◆ Given task:
Copy out every line of the data that contains the string "grace".

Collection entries
* * *

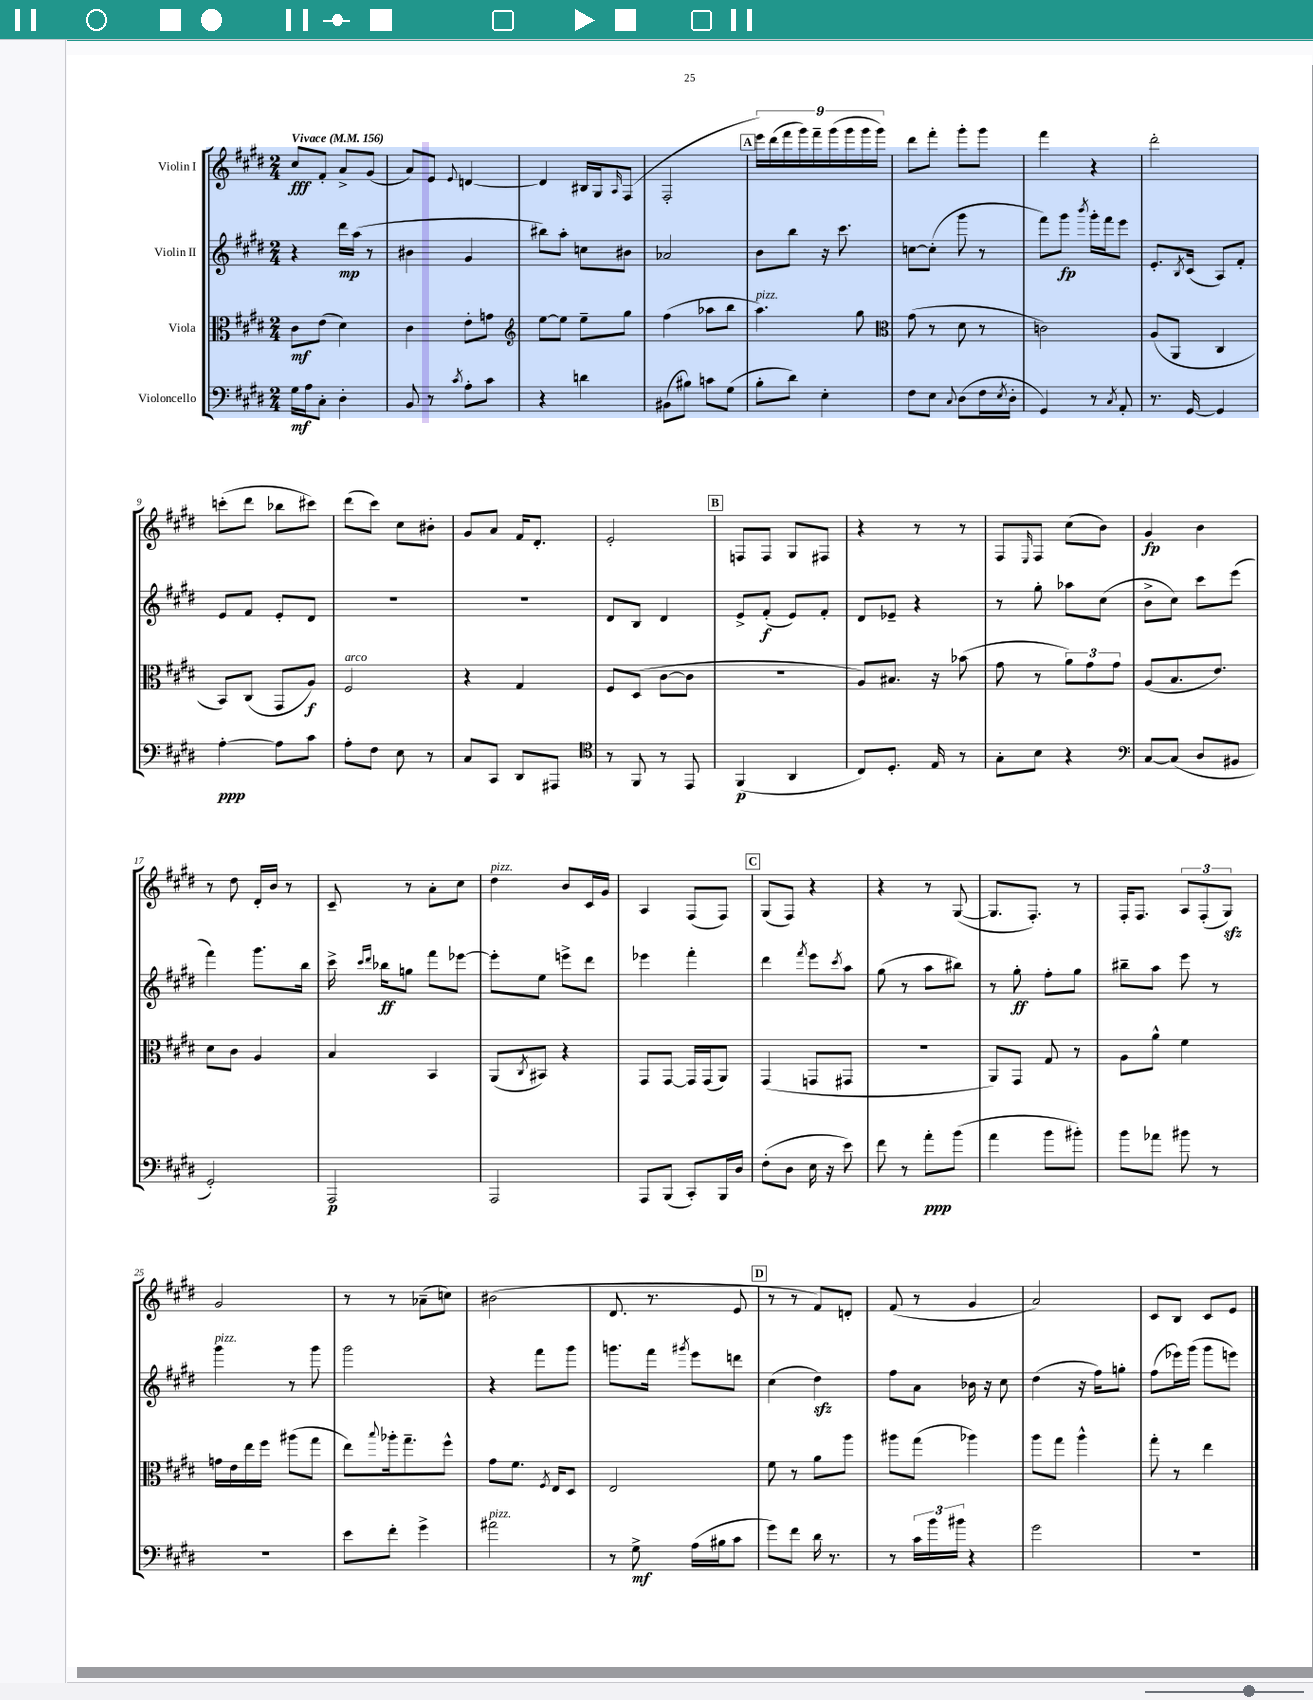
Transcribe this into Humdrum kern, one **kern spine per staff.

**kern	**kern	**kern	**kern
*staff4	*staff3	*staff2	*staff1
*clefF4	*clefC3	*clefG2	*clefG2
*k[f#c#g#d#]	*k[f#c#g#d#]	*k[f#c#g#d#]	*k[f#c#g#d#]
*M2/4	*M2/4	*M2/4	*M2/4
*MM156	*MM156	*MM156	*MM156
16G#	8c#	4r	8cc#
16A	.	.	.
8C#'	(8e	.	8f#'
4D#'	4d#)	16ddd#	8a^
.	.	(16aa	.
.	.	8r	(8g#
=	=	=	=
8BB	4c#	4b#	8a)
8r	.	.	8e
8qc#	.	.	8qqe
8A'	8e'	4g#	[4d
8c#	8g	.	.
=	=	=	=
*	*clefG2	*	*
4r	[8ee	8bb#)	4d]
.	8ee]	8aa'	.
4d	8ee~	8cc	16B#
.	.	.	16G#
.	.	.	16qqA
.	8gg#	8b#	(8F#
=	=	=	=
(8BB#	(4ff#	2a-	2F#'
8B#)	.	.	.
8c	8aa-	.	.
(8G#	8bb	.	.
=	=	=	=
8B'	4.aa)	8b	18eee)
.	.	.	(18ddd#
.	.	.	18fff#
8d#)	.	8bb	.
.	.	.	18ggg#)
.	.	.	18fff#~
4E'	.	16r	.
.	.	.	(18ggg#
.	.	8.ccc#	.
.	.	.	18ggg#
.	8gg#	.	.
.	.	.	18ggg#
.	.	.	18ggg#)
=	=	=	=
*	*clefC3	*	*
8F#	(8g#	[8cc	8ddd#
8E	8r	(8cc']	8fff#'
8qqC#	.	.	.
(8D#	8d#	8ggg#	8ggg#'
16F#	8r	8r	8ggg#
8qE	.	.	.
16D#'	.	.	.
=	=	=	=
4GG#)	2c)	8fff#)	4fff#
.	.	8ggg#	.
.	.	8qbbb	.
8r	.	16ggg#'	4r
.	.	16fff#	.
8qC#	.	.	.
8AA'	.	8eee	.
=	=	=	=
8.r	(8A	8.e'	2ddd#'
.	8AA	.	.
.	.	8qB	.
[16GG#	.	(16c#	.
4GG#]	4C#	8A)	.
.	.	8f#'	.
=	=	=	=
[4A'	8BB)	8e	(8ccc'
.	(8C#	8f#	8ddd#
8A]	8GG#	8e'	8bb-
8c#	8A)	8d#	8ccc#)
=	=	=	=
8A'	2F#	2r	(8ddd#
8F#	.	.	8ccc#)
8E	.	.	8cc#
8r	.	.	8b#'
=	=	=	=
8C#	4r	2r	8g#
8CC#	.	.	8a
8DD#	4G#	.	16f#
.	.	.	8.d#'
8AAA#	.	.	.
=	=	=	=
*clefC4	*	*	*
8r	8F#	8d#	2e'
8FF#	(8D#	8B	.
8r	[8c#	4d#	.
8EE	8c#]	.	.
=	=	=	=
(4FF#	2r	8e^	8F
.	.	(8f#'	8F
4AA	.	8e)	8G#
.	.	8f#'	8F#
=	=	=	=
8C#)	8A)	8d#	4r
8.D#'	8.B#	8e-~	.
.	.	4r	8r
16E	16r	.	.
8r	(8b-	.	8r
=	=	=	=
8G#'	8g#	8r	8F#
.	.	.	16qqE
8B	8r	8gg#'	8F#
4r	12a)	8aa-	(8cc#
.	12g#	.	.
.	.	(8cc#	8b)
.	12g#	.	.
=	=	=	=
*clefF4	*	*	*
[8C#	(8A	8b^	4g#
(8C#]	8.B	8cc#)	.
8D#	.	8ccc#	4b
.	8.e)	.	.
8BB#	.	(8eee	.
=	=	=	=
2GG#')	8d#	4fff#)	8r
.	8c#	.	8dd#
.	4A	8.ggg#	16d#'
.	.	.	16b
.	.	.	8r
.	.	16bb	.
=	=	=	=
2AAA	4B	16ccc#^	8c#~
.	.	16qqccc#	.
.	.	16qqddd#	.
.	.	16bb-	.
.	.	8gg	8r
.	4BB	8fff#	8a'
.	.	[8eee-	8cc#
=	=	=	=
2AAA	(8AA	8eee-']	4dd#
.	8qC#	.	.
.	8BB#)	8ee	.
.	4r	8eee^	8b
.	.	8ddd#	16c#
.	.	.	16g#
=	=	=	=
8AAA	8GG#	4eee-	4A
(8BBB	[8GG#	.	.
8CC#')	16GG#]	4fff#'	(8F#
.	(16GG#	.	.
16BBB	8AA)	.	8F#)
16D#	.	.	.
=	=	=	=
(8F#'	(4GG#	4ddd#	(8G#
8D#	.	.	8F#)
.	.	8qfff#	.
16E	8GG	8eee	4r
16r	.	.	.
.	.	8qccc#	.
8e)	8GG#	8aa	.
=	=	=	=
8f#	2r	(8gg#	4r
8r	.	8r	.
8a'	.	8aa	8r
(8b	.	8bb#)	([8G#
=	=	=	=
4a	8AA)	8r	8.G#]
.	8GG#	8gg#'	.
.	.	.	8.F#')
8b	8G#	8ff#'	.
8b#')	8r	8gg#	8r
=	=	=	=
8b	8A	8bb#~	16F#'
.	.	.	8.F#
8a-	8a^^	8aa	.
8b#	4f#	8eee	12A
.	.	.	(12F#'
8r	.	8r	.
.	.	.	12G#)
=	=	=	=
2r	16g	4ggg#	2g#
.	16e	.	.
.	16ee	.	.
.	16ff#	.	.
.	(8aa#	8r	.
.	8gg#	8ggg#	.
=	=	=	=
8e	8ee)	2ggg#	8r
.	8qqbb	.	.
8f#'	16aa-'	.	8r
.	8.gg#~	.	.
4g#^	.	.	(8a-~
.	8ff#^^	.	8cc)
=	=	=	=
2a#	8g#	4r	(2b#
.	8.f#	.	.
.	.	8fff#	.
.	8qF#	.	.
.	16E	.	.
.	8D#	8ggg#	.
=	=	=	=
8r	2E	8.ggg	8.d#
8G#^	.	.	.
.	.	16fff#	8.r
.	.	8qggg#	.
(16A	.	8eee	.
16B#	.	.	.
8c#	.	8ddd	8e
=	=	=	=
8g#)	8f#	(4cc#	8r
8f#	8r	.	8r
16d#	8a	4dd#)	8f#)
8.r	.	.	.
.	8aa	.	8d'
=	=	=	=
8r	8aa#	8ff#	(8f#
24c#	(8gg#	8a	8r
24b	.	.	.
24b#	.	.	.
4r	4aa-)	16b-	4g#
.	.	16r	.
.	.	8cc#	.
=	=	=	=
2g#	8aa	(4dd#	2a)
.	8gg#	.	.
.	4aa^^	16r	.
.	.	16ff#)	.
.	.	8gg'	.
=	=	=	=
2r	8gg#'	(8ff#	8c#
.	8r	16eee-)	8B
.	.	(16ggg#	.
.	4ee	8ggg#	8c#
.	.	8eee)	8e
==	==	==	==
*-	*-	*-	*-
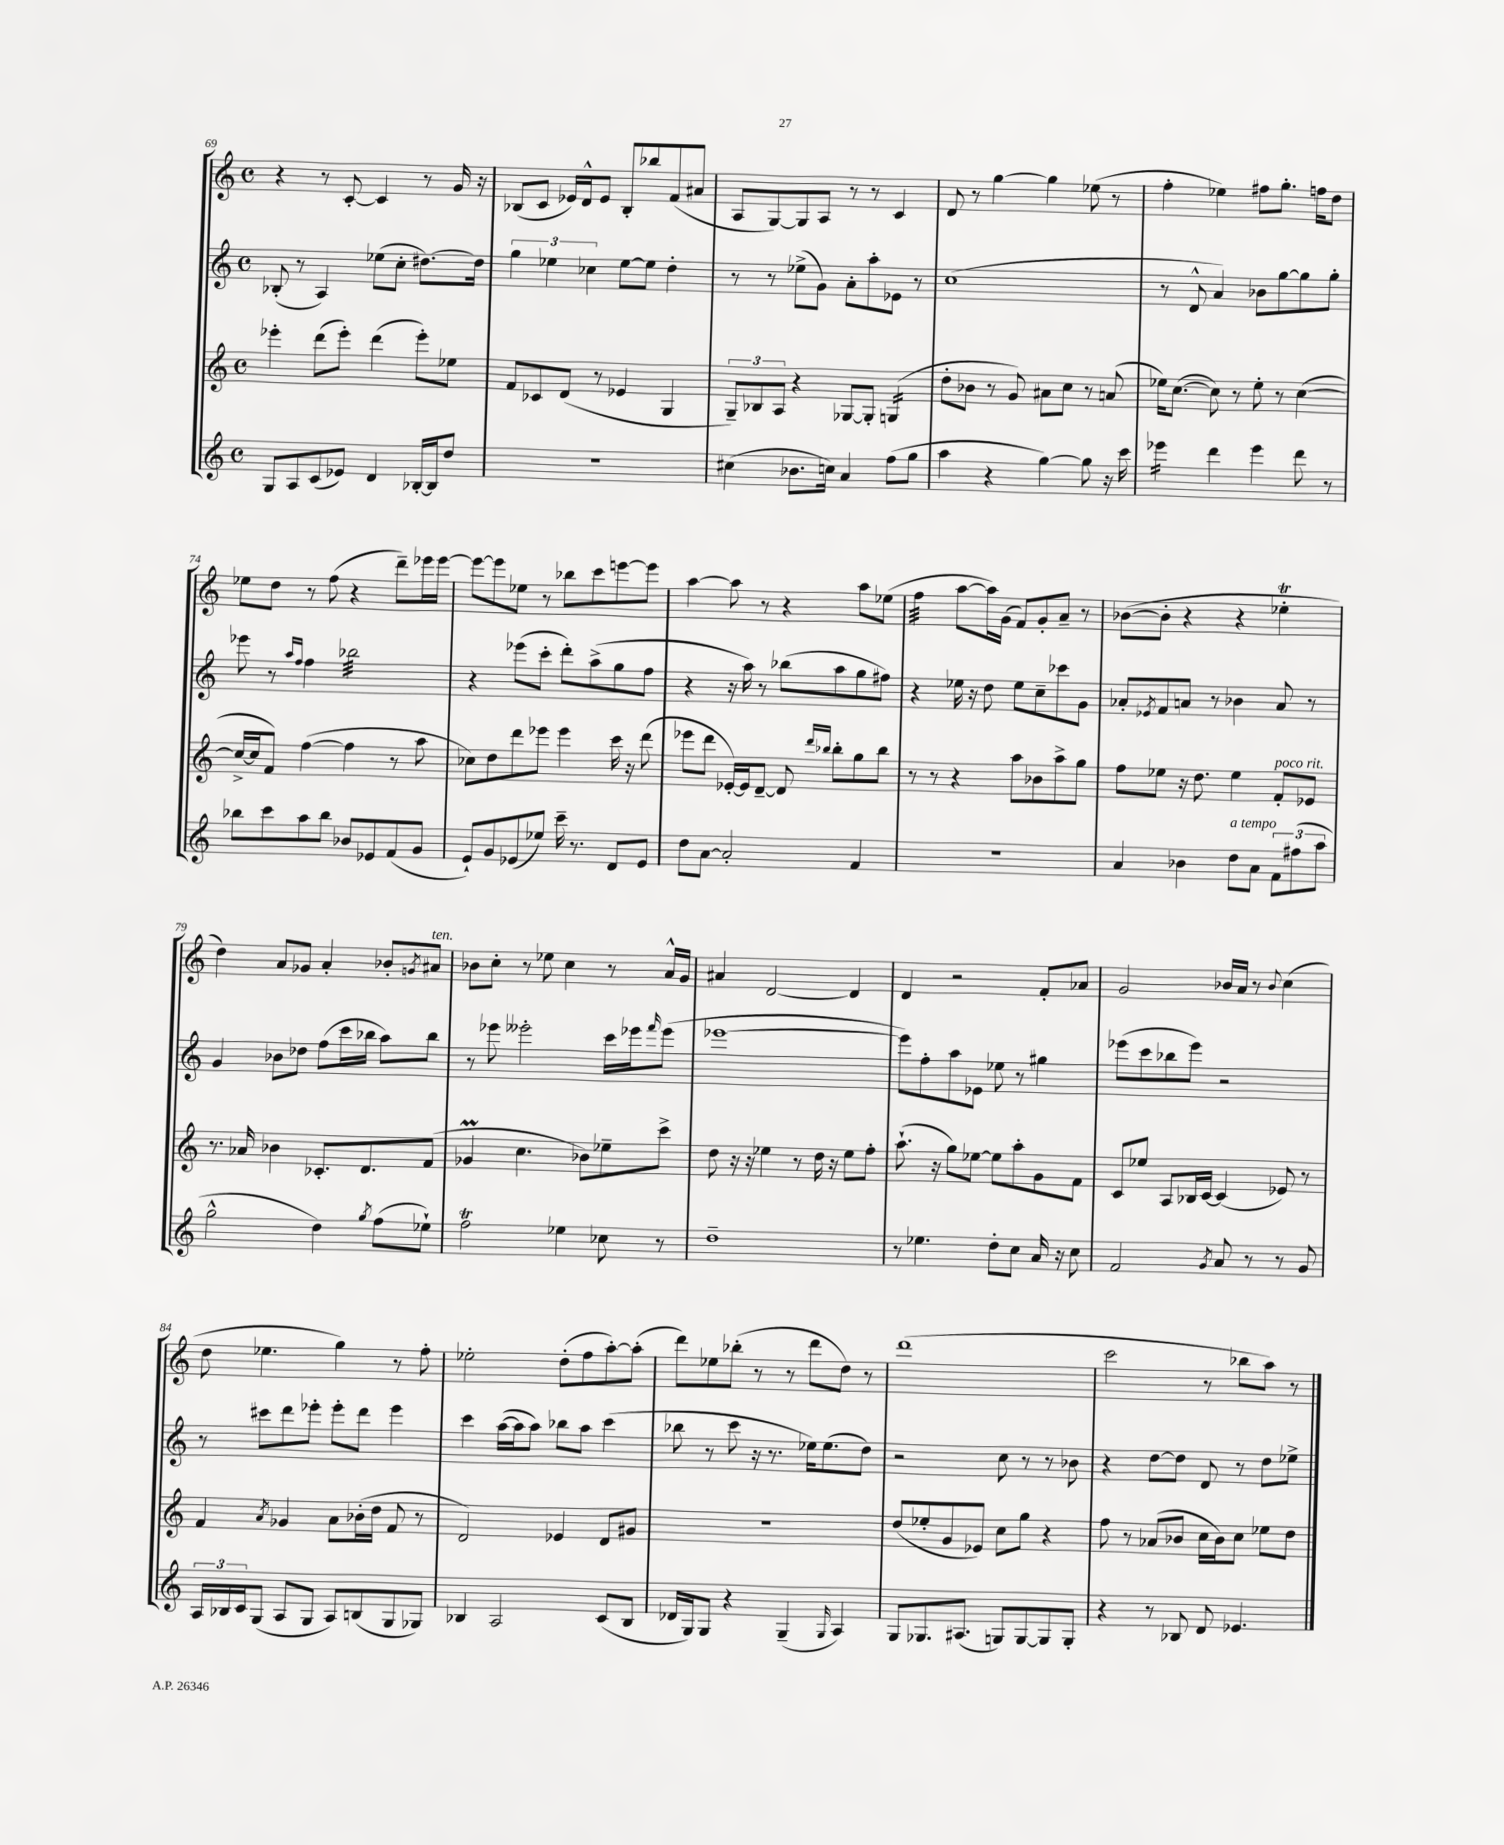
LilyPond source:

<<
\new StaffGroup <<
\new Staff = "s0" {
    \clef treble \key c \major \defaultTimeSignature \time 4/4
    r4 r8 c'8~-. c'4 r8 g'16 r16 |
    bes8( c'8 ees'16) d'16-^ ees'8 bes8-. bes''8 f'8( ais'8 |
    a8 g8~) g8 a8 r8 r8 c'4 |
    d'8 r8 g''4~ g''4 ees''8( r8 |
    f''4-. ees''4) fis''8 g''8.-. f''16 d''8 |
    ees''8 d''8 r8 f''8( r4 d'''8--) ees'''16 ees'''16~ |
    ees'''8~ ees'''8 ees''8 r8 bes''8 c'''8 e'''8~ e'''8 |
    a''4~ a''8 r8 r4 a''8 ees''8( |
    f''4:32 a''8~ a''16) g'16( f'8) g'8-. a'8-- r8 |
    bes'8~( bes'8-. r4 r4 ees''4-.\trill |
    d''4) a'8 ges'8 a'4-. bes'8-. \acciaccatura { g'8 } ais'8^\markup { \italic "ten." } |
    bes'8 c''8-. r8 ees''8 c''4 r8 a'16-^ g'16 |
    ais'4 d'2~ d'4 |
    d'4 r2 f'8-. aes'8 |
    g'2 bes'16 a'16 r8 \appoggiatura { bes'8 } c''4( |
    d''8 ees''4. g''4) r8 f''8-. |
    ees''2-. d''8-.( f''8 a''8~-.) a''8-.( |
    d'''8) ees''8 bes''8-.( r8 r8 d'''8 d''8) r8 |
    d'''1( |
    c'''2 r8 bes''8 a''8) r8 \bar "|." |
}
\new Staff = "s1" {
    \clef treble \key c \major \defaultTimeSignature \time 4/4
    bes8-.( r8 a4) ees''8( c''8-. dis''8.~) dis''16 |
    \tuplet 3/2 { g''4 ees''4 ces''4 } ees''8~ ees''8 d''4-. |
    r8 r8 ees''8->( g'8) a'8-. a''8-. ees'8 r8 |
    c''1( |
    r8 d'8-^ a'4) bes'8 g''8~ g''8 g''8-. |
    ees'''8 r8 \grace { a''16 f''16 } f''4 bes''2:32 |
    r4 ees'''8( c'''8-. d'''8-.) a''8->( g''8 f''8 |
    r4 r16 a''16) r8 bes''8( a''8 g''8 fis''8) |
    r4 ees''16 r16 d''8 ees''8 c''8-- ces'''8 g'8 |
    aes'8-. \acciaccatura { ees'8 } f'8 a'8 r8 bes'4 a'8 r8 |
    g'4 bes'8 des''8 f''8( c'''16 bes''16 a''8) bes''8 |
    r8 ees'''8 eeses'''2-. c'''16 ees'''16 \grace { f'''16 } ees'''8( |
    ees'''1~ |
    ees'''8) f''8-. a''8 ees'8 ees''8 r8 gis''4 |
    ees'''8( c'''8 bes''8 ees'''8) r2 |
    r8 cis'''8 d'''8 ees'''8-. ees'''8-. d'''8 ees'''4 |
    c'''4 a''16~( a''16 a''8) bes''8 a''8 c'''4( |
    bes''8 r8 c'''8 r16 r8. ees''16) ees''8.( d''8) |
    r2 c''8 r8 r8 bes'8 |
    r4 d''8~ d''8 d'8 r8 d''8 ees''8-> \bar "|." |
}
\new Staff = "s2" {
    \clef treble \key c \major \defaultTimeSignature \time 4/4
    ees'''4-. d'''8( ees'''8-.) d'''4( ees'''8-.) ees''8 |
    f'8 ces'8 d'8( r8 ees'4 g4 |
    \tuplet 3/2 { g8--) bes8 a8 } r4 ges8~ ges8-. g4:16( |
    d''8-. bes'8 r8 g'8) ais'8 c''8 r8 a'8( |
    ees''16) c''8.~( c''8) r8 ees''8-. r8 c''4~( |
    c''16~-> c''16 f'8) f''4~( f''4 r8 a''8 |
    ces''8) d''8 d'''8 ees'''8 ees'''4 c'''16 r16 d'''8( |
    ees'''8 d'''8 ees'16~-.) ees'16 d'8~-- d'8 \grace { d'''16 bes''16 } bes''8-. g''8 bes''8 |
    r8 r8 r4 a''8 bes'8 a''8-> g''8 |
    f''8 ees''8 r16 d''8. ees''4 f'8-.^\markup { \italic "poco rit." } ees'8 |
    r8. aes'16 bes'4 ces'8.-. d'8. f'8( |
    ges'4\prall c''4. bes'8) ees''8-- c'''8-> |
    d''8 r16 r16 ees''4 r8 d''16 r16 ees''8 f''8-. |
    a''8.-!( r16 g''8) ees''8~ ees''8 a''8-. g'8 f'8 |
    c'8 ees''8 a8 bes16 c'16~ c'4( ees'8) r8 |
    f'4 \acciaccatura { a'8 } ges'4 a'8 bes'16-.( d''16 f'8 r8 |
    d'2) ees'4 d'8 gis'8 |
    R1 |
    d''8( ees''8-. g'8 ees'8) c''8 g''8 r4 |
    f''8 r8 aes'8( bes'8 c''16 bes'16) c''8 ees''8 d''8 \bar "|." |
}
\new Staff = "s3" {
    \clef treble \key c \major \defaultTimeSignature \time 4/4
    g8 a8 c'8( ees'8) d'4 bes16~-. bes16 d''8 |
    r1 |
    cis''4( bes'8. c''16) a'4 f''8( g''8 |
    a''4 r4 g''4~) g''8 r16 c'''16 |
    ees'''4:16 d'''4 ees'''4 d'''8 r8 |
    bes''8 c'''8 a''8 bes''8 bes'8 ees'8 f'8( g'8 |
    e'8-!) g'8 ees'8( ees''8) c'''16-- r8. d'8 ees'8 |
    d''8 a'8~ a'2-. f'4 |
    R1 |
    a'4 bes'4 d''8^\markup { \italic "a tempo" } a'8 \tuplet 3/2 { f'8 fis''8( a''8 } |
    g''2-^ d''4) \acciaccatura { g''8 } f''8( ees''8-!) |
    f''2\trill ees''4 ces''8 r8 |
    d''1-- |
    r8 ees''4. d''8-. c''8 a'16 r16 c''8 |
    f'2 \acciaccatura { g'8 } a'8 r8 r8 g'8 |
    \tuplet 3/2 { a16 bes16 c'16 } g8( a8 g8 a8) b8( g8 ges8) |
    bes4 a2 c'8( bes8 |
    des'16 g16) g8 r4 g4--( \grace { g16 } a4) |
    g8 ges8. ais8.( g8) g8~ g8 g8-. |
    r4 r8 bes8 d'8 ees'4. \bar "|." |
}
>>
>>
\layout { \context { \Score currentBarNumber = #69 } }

* * *

◆ Result of this exercise:
    ees'''8 r8 \grace { a''16 f''16 } f''4 bes''2:32 |
    r8 ees'''8 eeses'''2-. c'''16 ees'''16 \grace { f'''16 } ees'''8( |
    ees'''8 d'''8 ees'16~-.) ees'16 d'8~-- d'8 \grace { d'''16 bes''16 } bes''8-. g''8 bes''8 |
    des'16 g16) g8 r4 g4--( \grace { g16 } a4) |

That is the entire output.